*** Data for analysis ***
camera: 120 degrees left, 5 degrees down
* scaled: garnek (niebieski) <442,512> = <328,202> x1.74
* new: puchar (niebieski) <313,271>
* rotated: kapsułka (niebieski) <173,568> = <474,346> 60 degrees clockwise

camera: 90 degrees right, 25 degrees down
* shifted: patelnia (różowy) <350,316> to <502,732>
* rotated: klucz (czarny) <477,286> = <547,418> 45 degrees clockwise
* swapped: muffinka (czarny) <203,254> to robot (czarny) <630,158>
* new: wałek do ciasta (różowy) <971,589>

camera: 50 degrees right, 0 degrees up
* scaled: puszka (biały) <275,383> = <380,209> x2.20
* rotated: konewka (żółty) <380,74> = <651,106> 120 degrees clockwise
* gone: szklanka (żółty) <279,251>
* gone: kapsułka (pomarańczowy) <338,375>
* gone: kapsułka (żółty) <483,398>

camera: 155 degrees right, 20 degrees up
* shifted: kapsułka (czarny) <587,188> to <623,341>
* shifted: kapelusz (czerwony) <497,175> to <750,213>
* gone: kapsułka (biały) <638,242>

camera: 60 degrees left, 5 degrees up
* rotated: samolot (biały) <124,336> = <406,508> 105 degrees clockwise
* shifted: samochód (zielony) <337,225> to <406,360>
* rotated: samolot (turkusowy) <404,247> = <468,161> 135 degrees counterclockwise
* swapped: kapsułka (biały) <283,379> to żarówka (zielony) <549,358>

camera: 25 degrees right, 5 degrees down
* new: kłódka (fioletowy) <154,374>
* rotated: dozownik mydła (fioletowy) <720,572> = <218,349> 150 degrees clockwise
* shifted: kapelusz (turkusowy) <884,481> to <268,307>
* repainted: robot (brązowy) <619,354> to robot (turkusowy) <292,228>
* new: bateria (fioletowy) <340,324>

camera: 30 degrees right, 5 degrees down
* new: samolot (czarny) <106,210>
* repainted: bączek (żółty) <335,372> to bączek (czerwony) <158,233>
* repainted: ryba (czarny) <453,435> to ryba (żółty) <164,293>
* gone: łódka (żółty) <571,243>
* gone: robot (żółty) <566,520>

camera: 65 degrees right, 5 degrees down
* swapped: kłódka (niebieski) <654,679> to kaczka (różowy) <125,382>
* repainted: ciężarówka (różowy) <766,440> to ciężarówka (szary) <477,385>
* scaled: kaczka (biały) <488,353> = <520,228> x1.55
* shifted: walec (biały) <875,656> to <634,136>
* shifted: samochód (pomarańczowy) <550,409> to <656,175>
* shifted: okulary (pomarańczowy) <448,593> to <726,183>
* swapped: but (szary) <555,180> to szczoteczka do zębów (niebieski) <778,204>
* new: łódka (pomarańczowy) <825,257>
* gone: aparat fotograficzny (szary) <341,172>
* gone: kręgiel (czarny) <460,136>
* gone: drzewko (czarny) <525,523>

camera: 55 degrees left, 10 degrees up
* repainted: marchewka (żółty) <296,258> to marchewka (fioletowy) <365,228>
*** End of Data for analysis ***
**What is needed**.
All of the records need to be returned exactly as they are.

**Task answer**.
camera: 120 degrees left, 5 degrees down
* scaled: garnek (niebieski) <442,512> = <328,202> x1.74
* new: puchar (niebieski) <313,271>
* rotated: kapsułka (niebieski) <173,568> = <474,346> 60 degrees clockwise

camera: 90 degrees right, 25 degrees down
* shifted: patelnia (różowy) <350,316> to <502,732>
* rotated: klucz (czarny) <477,286> = <547,418> 45 degrees clockwise
* swapped: muffinka (czarny) <203,254> to robot (czarny) <630,158>
* new: wałek do ciasta (różowy) <971,589>

camera: 50 degrees right, 0 degrees up
* scaled: puszka (biały) <275,383> = <380,209> x2.20
* rotated: konewka (żółty) <380,74> = <651,106> 120 degrees clockwise
* gone: szklanka (żółty) <279,251>
* gone: kapsułka (pomarańczowy) <338,375>
* gone: kapsułka (żółty) <483,398>

camera: 155 degrees right, 20 degrees up
* shifted: kapsułka (czarny) <587,188> to <623,341>
* shifted: kapelusz (czerwony) <497,175> to <750,213>
* gone: kapsułka (biały) <638,242>

camera: 60 degrees left, 5 degrees up
* rotated: samolot (biały) <124,336> = <406,508> 105 degrees clockwise
* shifted: samochód (zielony) <337,225> to <406,360>
* rotated: samolot (turkusowy) <404,247> = <468,161> 135 degrees counterclockwise
* swapped: kapsułka (biały) <283,379> to żarówka (zielony) <549,358>

camera: 25 degrees right, 5 degrees down
* new: kłódka (fioletowy) <154,374>
* rotated: dozownik mydła (fioletowy) <720,572> = <218,349> 150 degrees clockwise
* shifted: kapelusz (turkusowy) <884,481> to <268,307>
* repainted: robot (brązowy) <619,354> to robot (turkusowy) <292,228>
* new: bateria (fioletowy) <340,324>

camera: 30 degrees right, 5 degrees down
* new: samolot (czarny) <106,210>
* repainted: bączek (żółty) <335,372> to bączek (czerwony) <158,233>
* repainted: ryba (czarny) <453,435> to ryba (żółty) <164,293>
* gone: łódka (żółty) <571,243>
* gone: robot (żółty) <566,520>

camera: 65 degrees right, 5 degrees down
* swapped: kłódka (niebieski) <654,679> to kaczka (różowy) <125,382>
* repainted: ciężarówka (różowy) <766,440> to ciężarówka (szary) <477,385>
* scaled: kaczka (biały) <488,353> = <520,228> x1.55
* shifted: walec (biały) <875,656> to <634,136>
* shifted: samochód (pomarańczowy) <550,409> to <656,175>
* shifted: okulary (pomarańczowy) <448,593> to <726,183>
* swapped: but (szary) <555,180> to szczoteczka do zębów (niebieski) <778,204>
* new: łódka (pomarańczowy) <825,257>
* gone: aparat fotograficzny (szary) <341,172>
* gone: kręgiel (czarny) <460,136>
* gone: drzewko (czarny) <525,523>

camera: 55 degrees left, 10 degrees up
* repainted: marchewka (żółty) <296,258> to marchewka (fioletowy) <365,228>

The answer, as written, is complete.